→ Available data
::::::

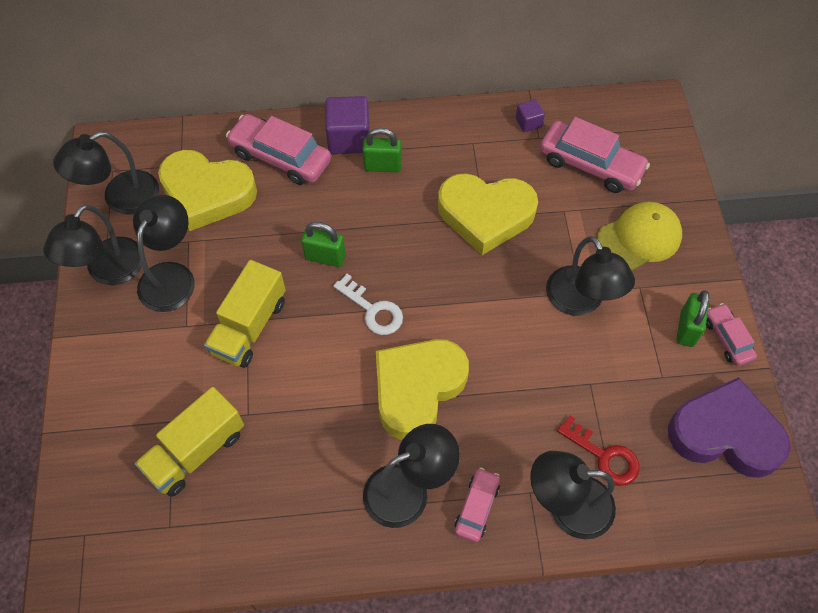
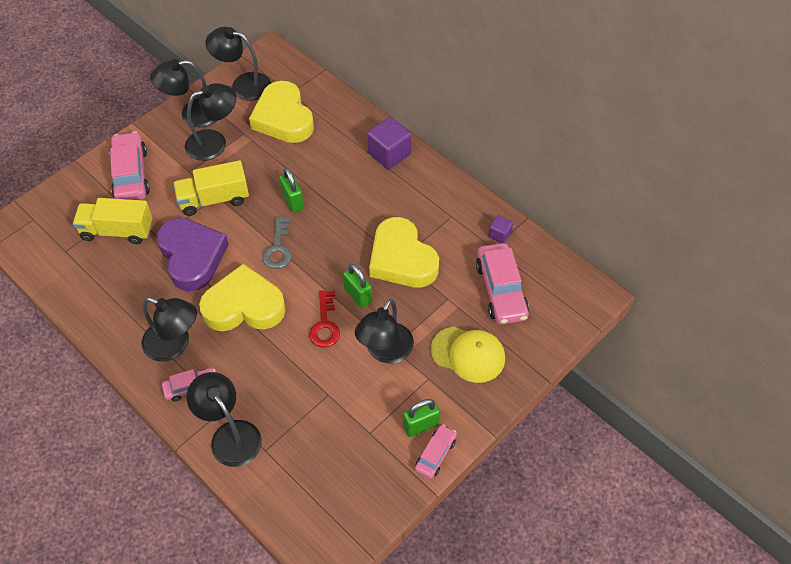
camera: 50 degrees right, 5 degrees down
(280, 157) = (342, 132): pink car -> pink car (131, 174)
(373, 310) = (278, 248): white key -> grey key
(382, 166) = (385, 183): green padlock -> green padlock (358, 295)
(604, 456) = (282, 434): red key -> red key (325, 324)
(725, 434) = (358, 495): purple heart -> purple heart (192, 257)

::::::

→ What you have to do
Find the line that contains "(382, 166) = (385, 183): green". Restate it and all lines after it exactly, ending with the final line of the data.

→ Response to this exercise
(382, 166) = (385, 183): green padlock -> green padlock (358, 295)
(604, 456) = (282, 434): red key -> red key (325, 324)
(725, 434) = (358, 495): purple heart -> purple heart (192, 257)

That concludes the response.